Transcribe each entry exactly, without pictures.

Multi-step shape edit data:

------------------------------

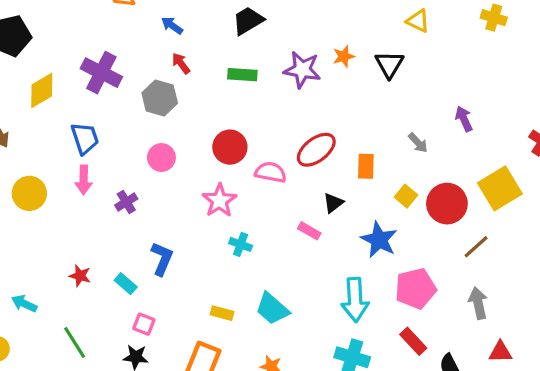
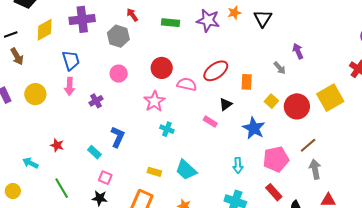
purple cross: (101, 73) -> (82, 19), turned -35
purple arrow: (464, 119) -> (298, 51), moved
brown line: (476, 247) -> (308, 145), moved
red star: (80, 276) -> (57, 145), moved
cyan arrow: (355, 300) -> (238, 165), size x0.6

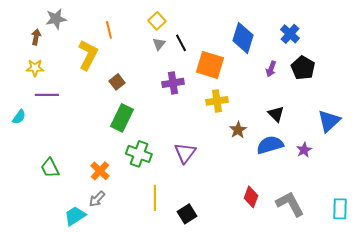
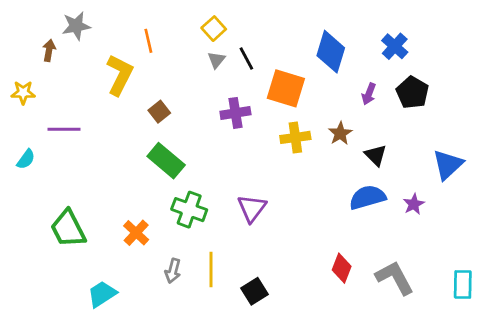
yellow star: (35, 68) -> (23, 93), moved
green rectangle: (122, 118) -> (166, 161), turned -76
brown star: (238, 130) -> (340, 133), moved
green trapezoid: (50, 168) -> (68, 229), size x1.4
gray arrow: (97, 199) -> (173, 271), moved, turned -30

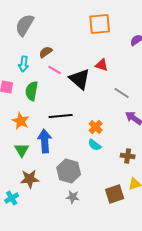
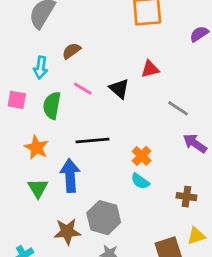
red triangle: (102, 65) -> (150, 69), turned -32
pink line: (55, 70) -> (83, 89), moved
black triangle: (80, 79) -> (119, 89), size x0.7
brown star: (30, 179) -> (67, 232), moved

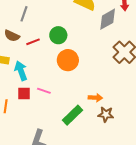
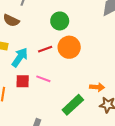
red line: (33, 42) -> (45, 49), moved
cyan arrow: (21, 71) -> (20, 57), turned 54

------------------------------

Task output:
purple cross: (101, 73) -> (82, 19), turned -35
purple arrow: (464, 119) -> (298, 51), moved
brown line: (476, 247) -> (308, 145), moved
red star: (80, 276) -> (57, 145), moved
cyan arrow: (355, 300) -> (238, 165), size x0.6

yellow star: (35, 68) -> (23, 93), moved
green rectangle: (122, 118) -> (166, 161), turned -76
brown star: (238, 130) -> (340, 133), moved
green trapezoid: (50, 168) -> (68, 229), size x1.4
gray arrow: (97, 199) -> (173, 271), moved, turned -30

red triangle: (102, 65) -> (150, 69), turned -32
pink line: (55, 70) -> (83, 89), moved
black triangle: (80, 79) -> (119, 89), size x0.7
brown star: (30, 179) -> (67, 232), moved

red line: (33, 42) -> (45, 49), moved
cyan arrow: (21, 71) -> (20, 57), turned 54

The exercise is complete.